start Data

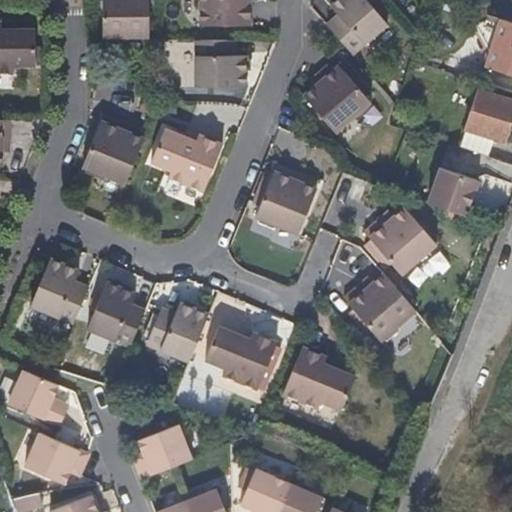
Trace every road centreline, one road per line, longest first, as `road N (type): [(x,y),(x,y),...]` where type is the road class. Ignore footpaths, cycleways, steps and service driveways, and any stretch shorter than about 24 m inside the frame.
road 1 (track): [(0,348),(156,409),(270,433),(419,492)]
road 2 (residential): [(197,270),(301,0)]
road 3 (residential): [(76,0),(78,88),(41,209)]
road 4 (residential): [(41,209),(197,270)]
road 5 (residential): [(85,380),(134,511)]
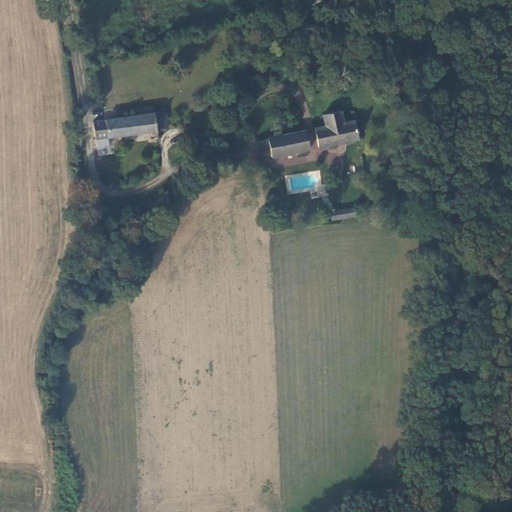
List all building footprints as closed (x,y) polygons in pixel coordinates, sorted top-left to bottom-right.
[(318,0),(290,0),(296,12),(318,0)] [(244,25),(237,28),(241,38),(249,35),(244,25)] [(241,38),(237,28),(233,30),(237,40),(241,38)] [(156,130),(167,128),(165,112),(153,113),(152,106),(133,109),(134,116),(93,122),(95,139),(156,132),(156,130)] [(325,127),(315,129),(319,148),(358,140),(354,121),(344,123),(341,111),(323,115),(325,127)] [(305,130),(269,138),(269,139),(272,154),(273,157),(308,150),(305,130)] [(272,154),(269,139),(256,142),(259,156),(272,154)] [(97,151),(98,157),(105,156),(104,147),(96,148),(97,151)] [(355,207),(345,209),(346,218),(357,217),(355,207)] [(346,218),(345,209),(330,211),(331,220),(346,218)]
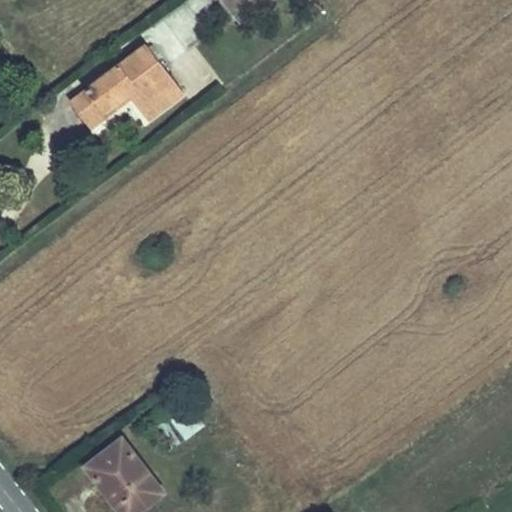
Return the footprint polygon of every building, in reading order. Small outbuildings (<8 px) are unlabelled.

end Data

Please find each line of the data above that contains the word "road" and copy those lines out in full.

Trace every road centreline, one road per line, longest first, as `road N (type): [(x,y),(x,y),...]` where type is the road class. Ignore footpaths, cycleways, steps and service driveways, and any stretch shorter than about 24 m inside the frame.
road 1 (track): [(0,348),(156,409),(270,433),(419,492)]
road 2 (residential): [(197,270),(301,0)]
road 3 (residential): [(76,0),(78,88),(41,209)]
road 4 (residential): [(41,209),(197,270)]
road 5 (residential): [(85,380),(134,511)]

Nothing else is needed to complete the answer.